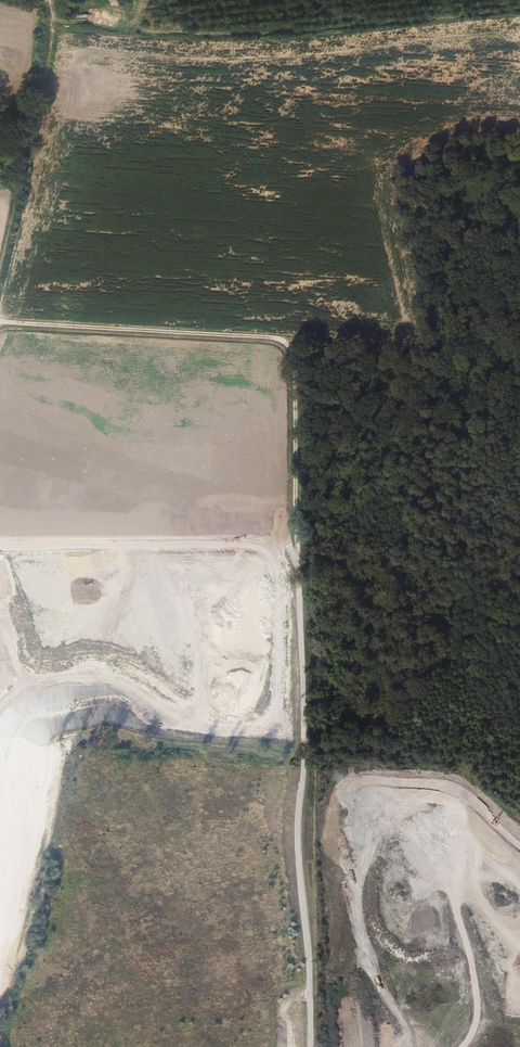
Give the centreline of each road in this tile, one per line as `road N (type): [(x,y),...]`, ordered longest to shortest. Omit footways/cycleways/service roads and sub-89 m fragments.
road 1 (track): [(312,1046),(300,843),(307,686),(292,338),(0,323)]
road 2 (track): [(140,741),(102,734),(63,743),(19,939),(6,1046)]
road 3 (track): [(53,0),(52,54),(0,280)]

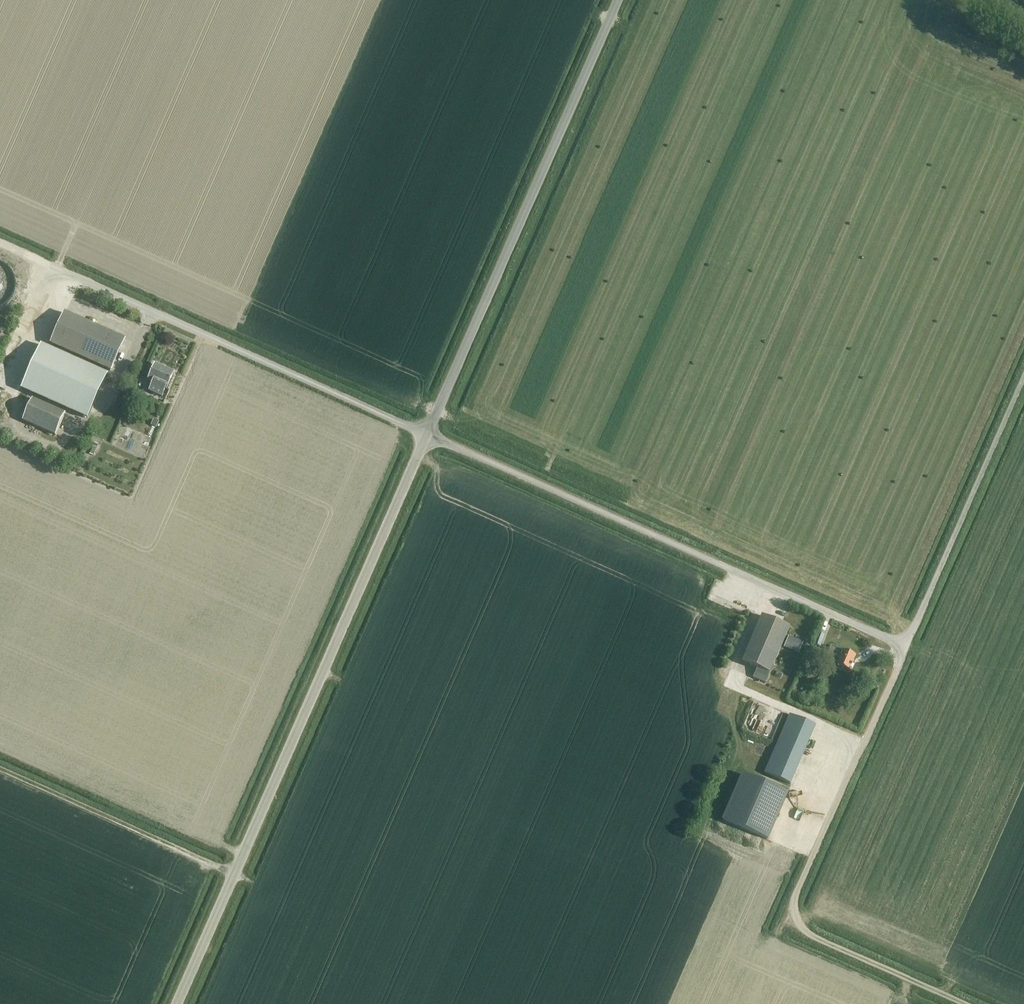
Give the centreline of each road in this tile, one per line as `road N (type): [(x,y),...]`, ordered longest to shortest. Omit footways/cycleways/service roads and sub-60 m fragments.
road 1 (unclassified): [(170,1003),(416,431)]
road 2 (unclassified): [(909,638),(895,641),(416,431)]
road 3 (unclassified): [(416,431),(607,0)]
road 4 (unclassified): [(909,638),(1023,378)]
road 5 (track): [(0,766),(228,868)]
road 6 (unclassified): [(416,431),(200,333)]

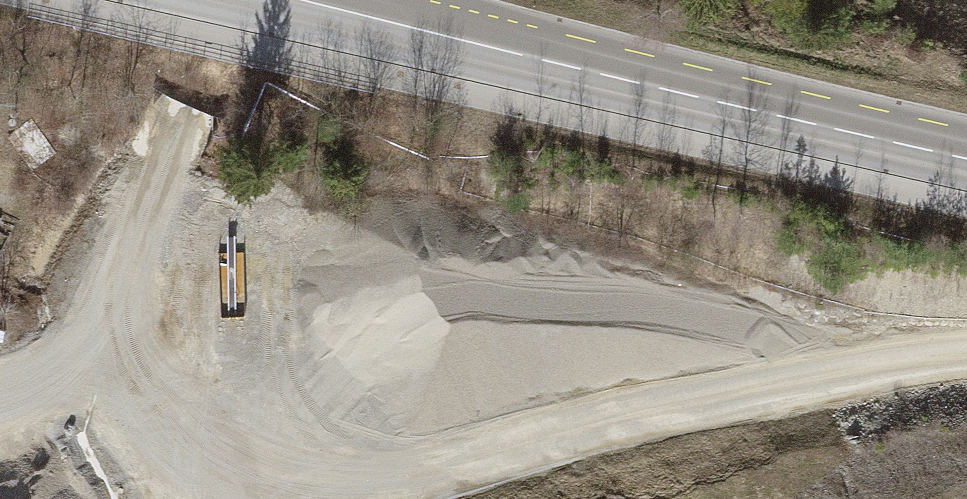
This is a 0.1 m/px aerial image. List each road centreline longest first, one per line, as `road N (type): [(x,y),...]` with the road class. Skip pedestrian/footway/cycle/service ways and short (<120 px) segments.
road 1 (track): [(85,373),(199,472),(241,485),(353,481),(525,436),(788,395),(966,356)]
road 2 (secondary): [(280,0),(966,155)]

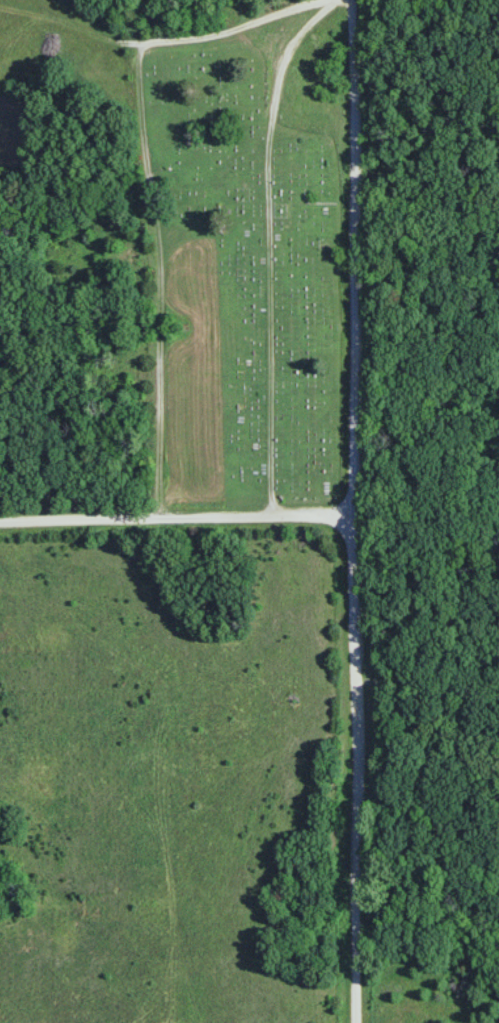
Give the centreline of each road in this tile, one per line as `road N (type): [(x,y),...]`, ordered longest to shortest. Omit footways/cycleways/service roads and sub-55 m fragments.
road 1 (residential): [(357,1022),(353,0)]
road 2 (residential): [(158,515),(160,281),(139,58),(145,44),(209,35),(327,0)]
road 3 (residential): [(0,519),(353,513)]

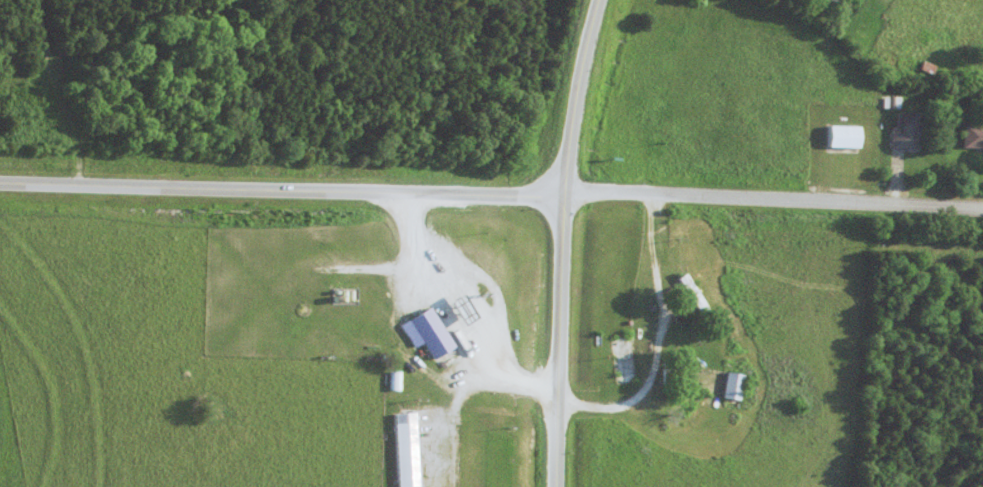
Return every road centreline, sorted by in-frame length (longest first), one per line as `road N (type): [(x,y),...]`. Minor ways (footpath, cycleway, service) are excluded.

★ ★ ★ ★ ★ ★ ★

- REQUIREMENT:
Only the lines from the line with "sub-60 m fragments." through the end of the records belong in your copy. Repeat them exactly, without pictures.

- FINISHED TASK:
Give the centreline of each road in this tile, one per line as `road N (type): [(x,y),...]`, ordered longest to shortest. Omit footways/cycleways/service roads and sub-60 m fragments.
road 1 (unclassified): [(170,1003),(416,431)]
road 2 (unclassified): [(909,638),(895,641),(416,431)]
road 3 (unclassified): [(416,431),(607,0)]
road 4 (unclassified): [(909,638),(1023,378)]
road 5 (track): [(0,766),(228,868)]
road 6 (unclassified): [(416,431),(200,333)]

This is a 0.1 m/px aerial image. List each road centreline longest first, one per line, as `road N (type): [(x,y),...]` with the road class. Skip pedestrian/footway/cycle/service ways and short (<120 px) segments.
road 1 (track): [(85,373),(199,472),(241,485),(353,481),(525,436),(788,395),(966,356)]
road 2 (secondary): [(280,0),(966,155)]

Give the centreline of each road in this tile, one per line as `road N (type): [(x,y),...]`, ordered longest to shortest. Omit footways/cycleways/service roads and sub-55 m fragments.
road 1 (residential): [(357,1022),(353,0)]
road 2 (residential): [(158,515),(160,281),(139,58),(145,44),(209,35),(327,0)]
road 3 (residential): [(0,519),(353,513)]

Return every road centreline, sorted by in-frame length (longest first), one per line as `road N (type): [(x,y),...]`. Minor ways (footpath, cycleway, service) are excluded.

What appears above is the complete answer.